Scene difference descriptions
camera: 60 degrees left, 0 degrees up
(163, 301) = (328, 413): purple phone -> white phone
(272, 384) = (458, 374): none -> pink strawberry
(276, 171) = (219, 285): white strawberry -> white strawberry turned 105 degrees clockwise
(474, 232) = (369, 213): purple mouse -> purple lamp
* * *
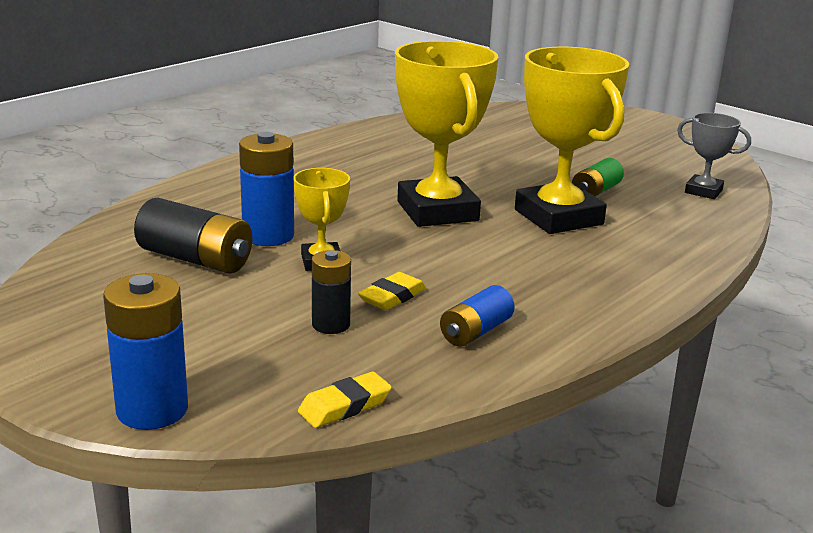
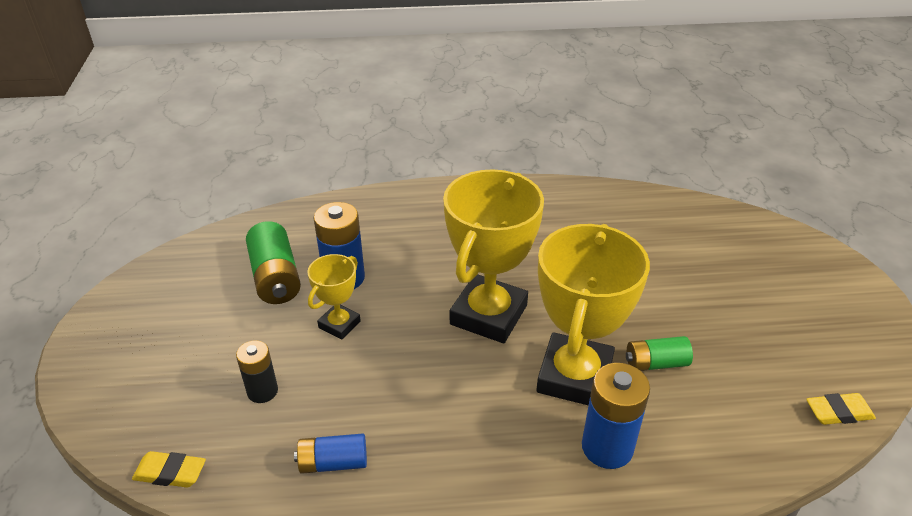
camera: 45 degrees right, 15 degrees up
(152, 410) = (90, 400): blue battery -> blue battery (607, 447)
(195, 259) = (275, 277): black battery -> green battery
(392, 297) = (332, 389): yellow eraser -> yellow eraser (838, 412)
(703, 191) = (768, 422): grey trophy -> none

Work order >> Note down each line above where the word "none" occurs.

Exercise solution >>
(272, 384) = (458, 374): none -> pink strawberry
(703, 191) = (768, 422): grey trophy -> none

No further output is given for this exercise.